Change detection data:
= = = = = = =

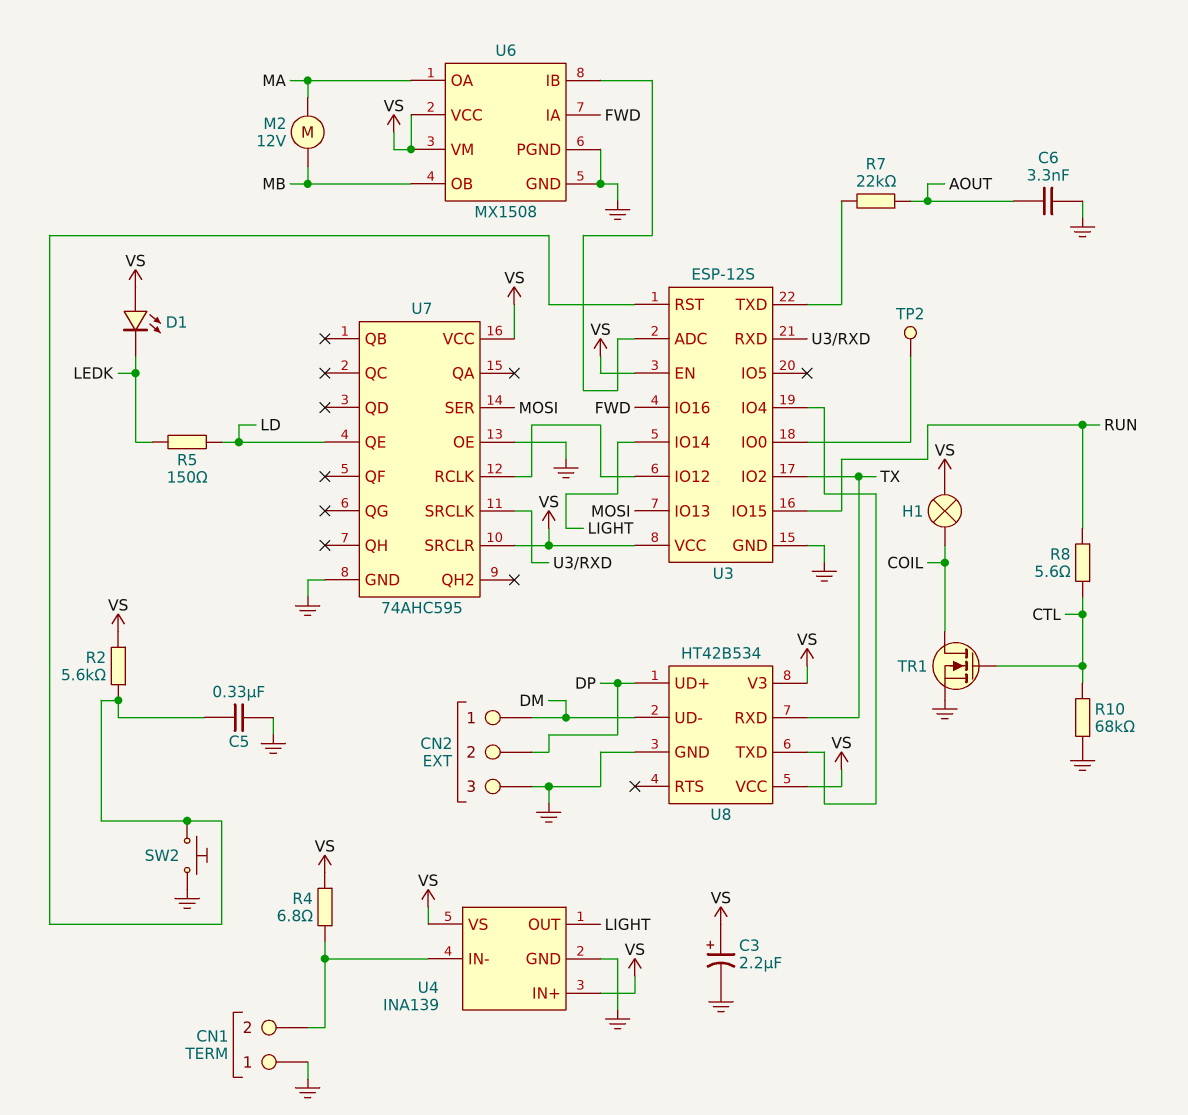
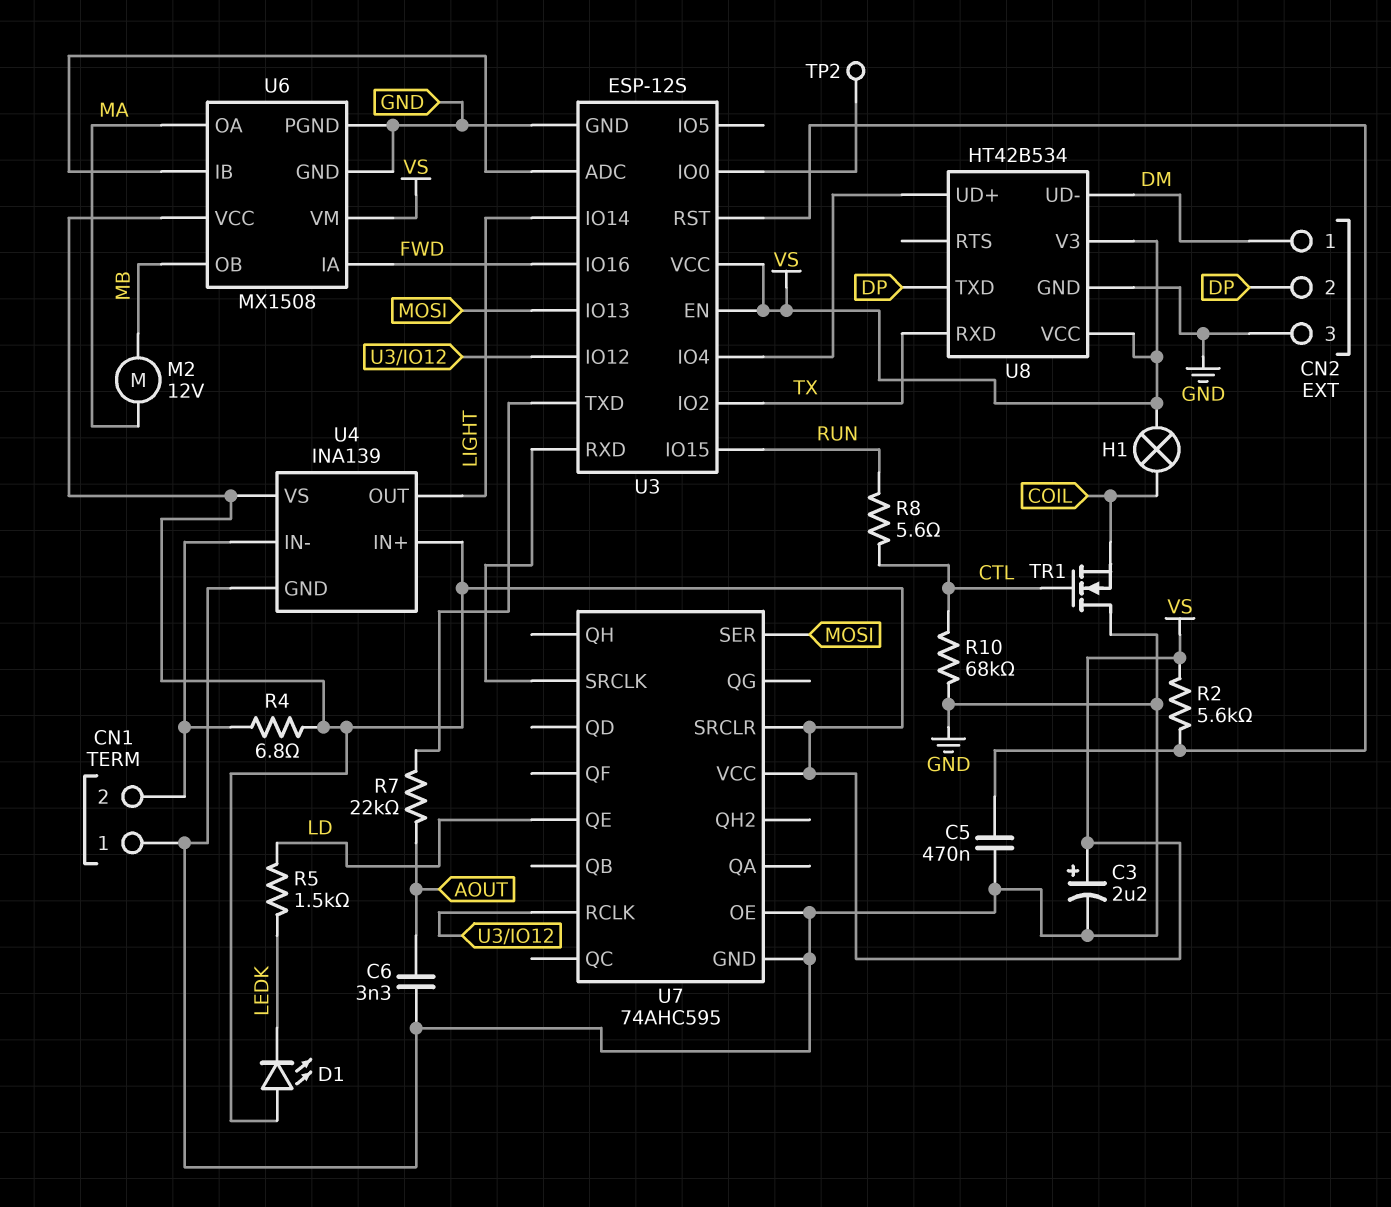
C5: 330nF (GND, U3/RST) -> 470nF (GND, U3/RST)
R5: 150 (LD, LEDK) -> 1.5k (LD, LEDK)
SW2: button (GND, U3/RST) -> none
TR1: NMOS (G CTL, D COIL, S GND) -> NMOS (G CTL, D GND, S COIL)
U8 pin TXD: U3/IO4 -> DP
U8 pin UD+: DP -> U3/IO4

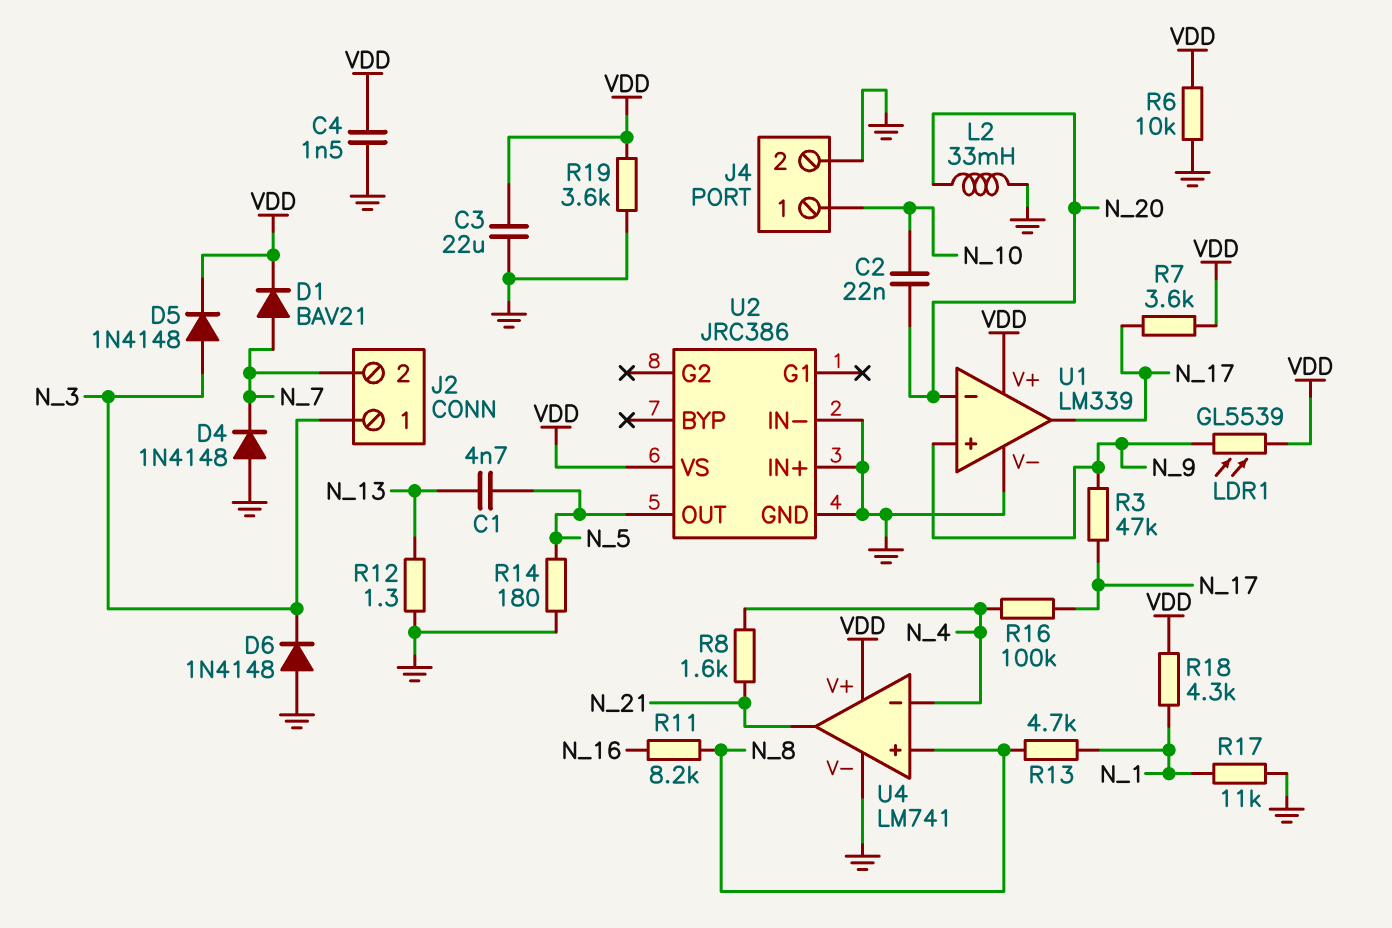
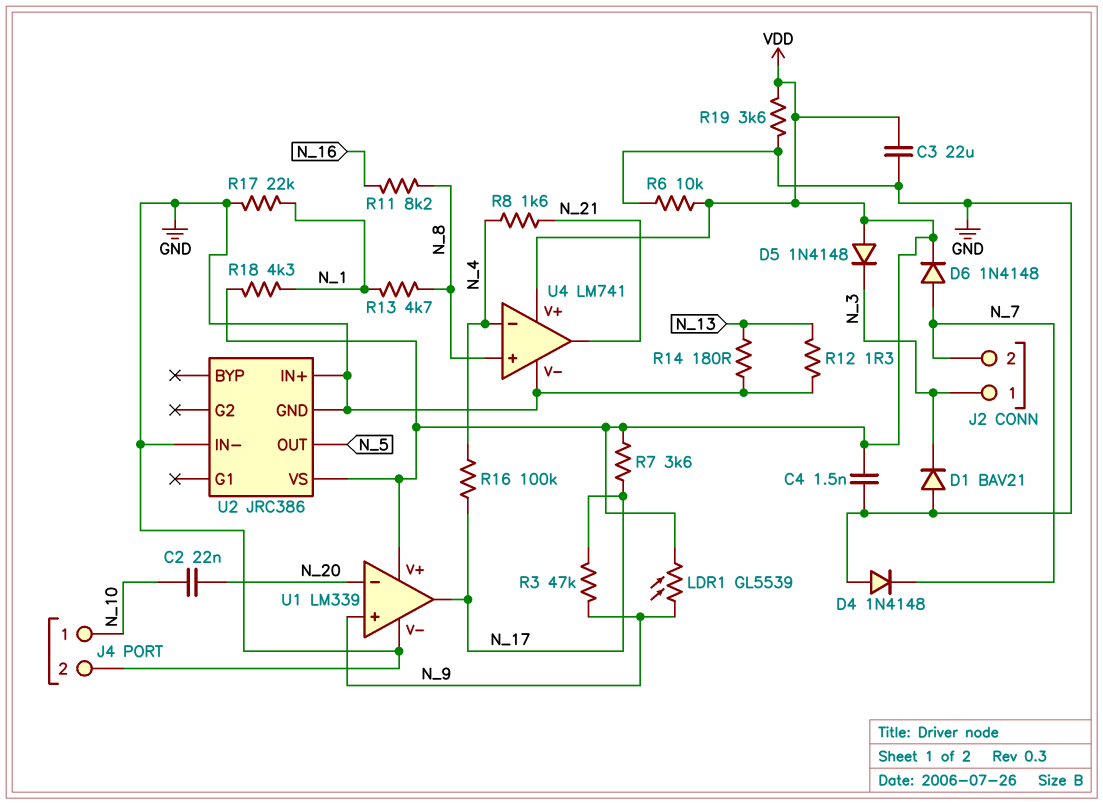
C1: 4.7nF (N_5, N_13) -> none
D1: diode BAV21 (A N_7, K VDD) -> diode BAV21 (A GND, K N_3)
D5: diode 1N4148 (A N_3, K VDD) -> diode 1N4148 (A VDD, K N_3)
D6: diode 1N4148 (A GND, K N_3) -> diode 1N4148 (A N_7, K VDD)
L2: 33mH (GND, N_20) -> none
R14: 180 (GND, N_5) -> 180 (GND, N_13)
R17: 11k (GND, N_1) -> 22k (GND, N_1)

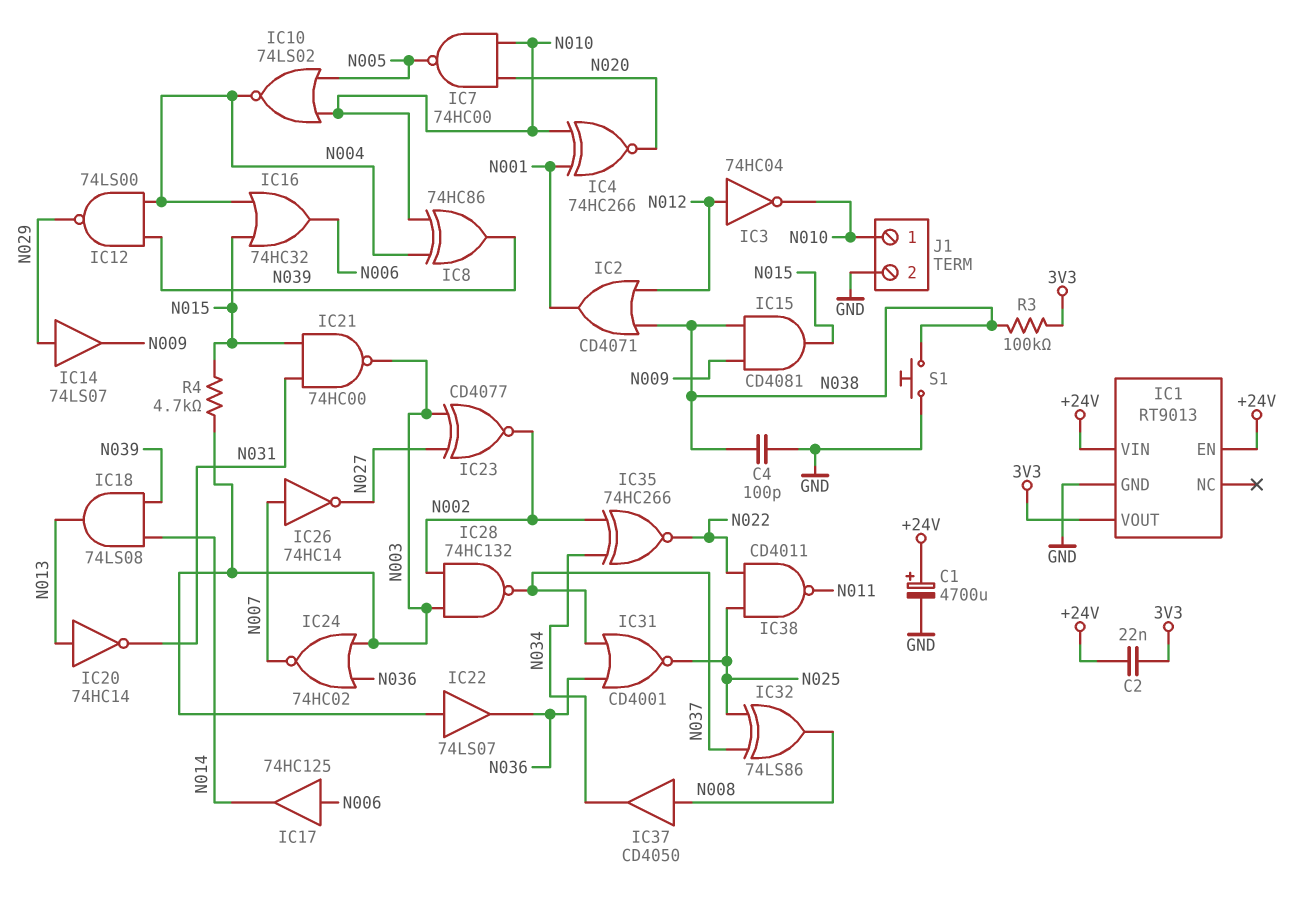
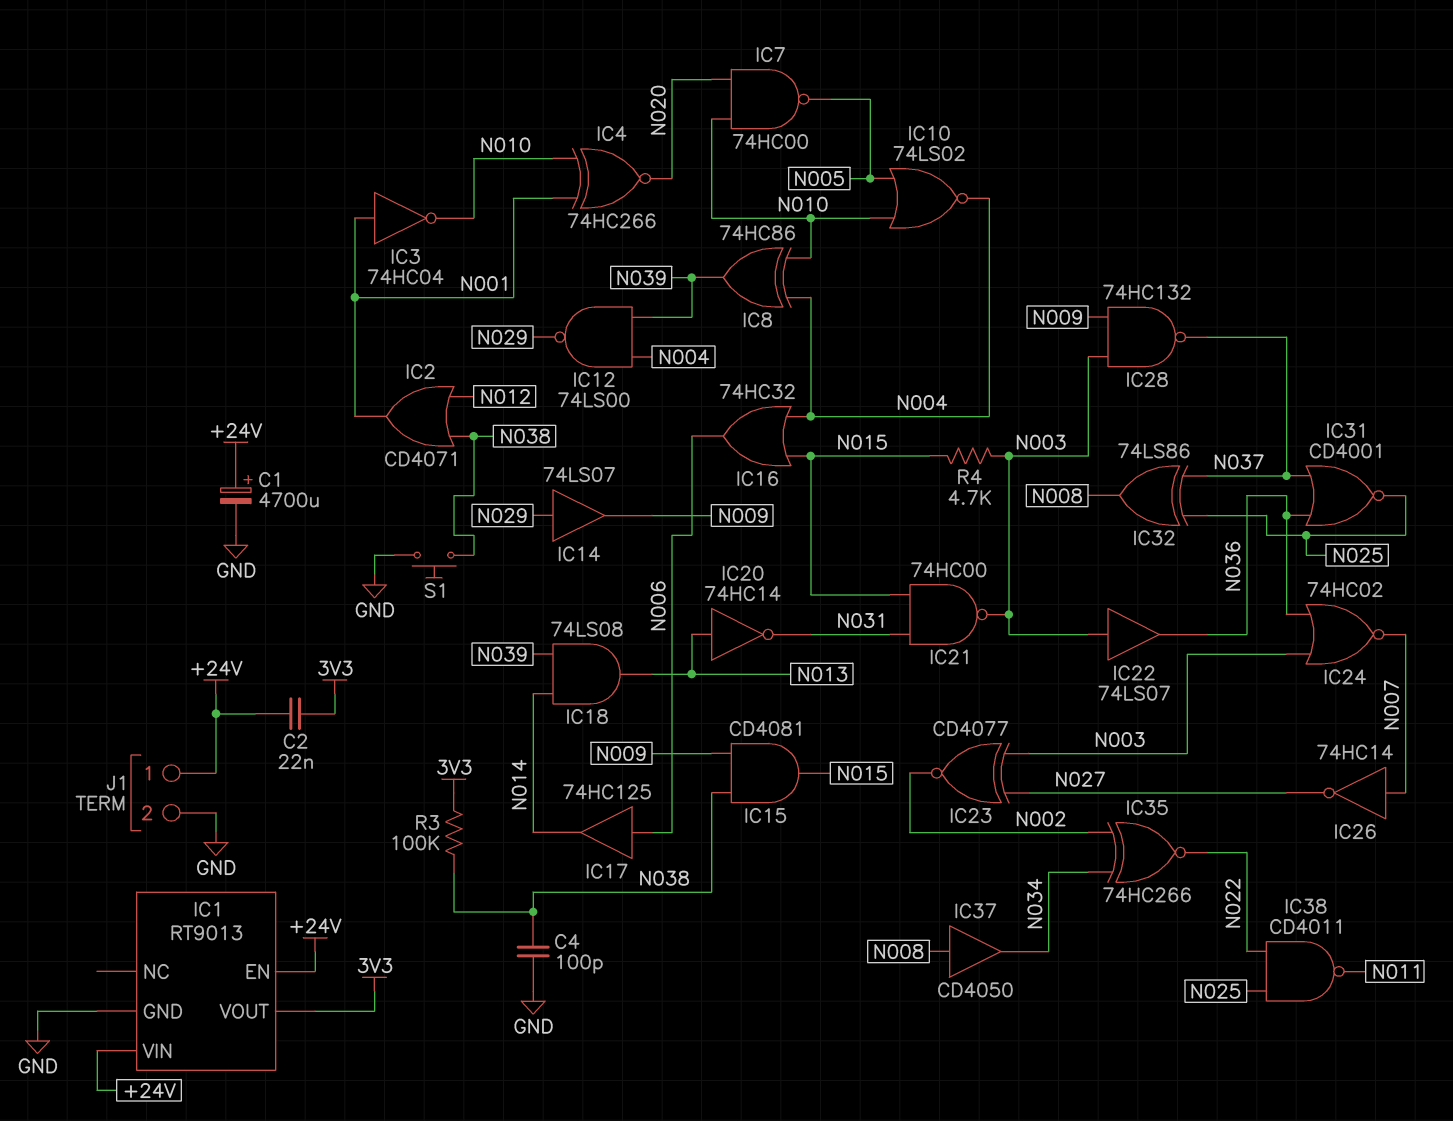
IC3: NOT 74HC04 (in N012, out N010) -> NOT 74HC04 (in N001, out N010)
IC28: NAND 74HC132 (in N002, in N003, out N037) -> NAND 74HC132 (in N003, in N009, out N037)
J1 pin 1: N010 -> +24V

= = = = = = =

• [Work to complete] Every line above that includes the word "diode" should be listed.

• [Exercise answer]
D1: diode BAV21 (A N_7, K VDD) -> diode BAV21 (A GND, K N_3)
D5: diode 1N4148 (A N_3, K VDD) -> diode 1N4148 (A VDD, K N_3)
D6: diode 1N4148 (A GND, K N_3) -> diode 1N4148 (A N_7, K VDD)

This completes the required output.